§ **Material provided**:
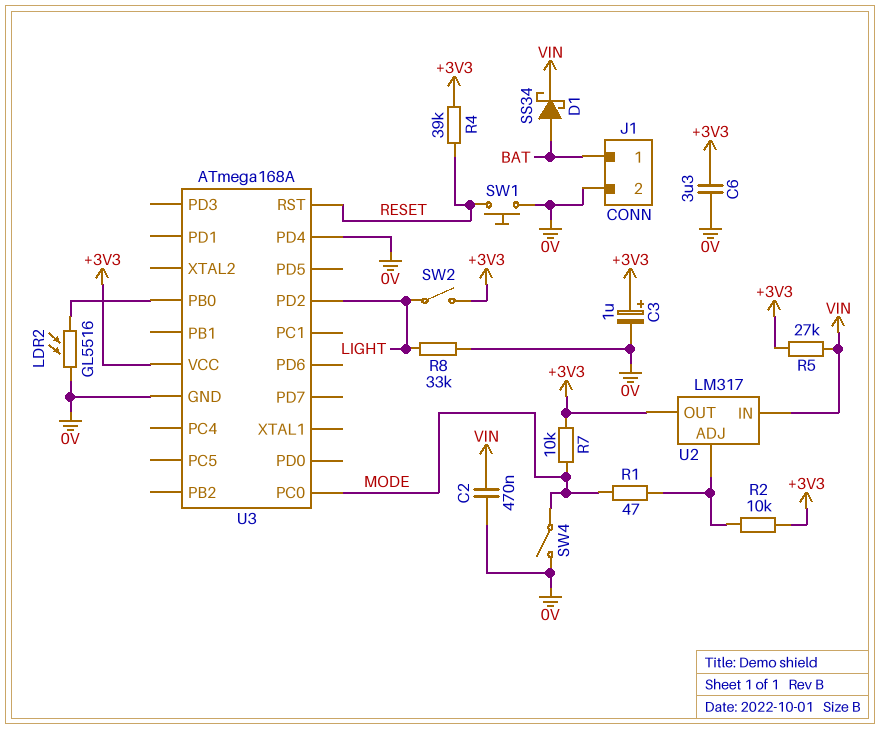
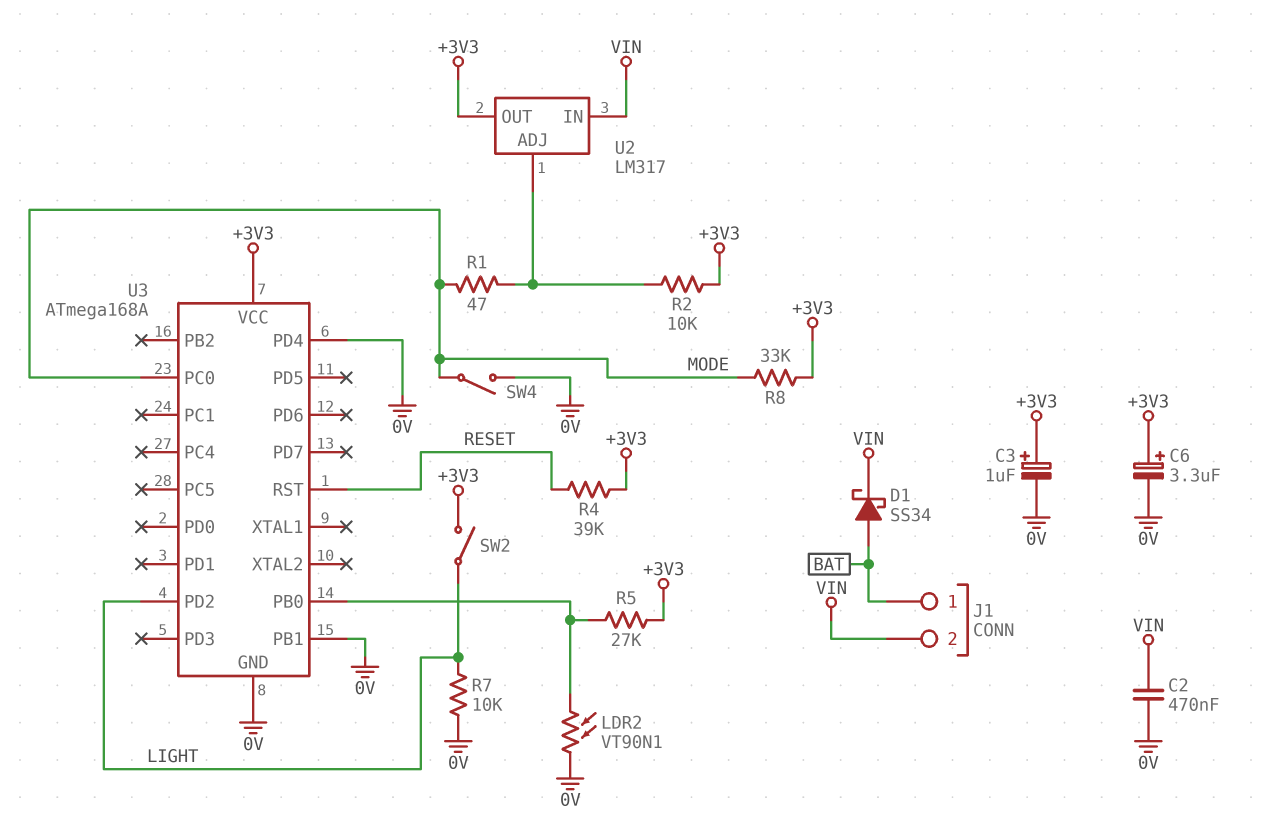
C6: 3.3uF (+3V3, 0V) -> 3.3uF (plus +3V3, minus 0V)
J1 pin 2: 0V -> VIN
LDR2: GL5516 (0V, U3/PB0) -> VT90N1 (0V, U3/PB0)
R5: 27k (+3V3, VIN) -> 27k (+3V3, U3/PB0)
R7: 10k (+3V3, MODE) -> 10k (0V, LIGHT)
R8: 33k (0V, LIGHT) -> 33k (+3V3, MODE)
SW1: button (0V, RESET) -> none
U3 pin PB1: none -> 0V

§ **Problem to solve**:
Copy only the lines in the listing that contain "LIGHT".

§ **Response for this exercise**:
R7: 10k (+3V3, MODE) -> 10k (0V, LIGHT)
R8: 33k (0V, LIGHT) -> 33k (+3V3, MODE)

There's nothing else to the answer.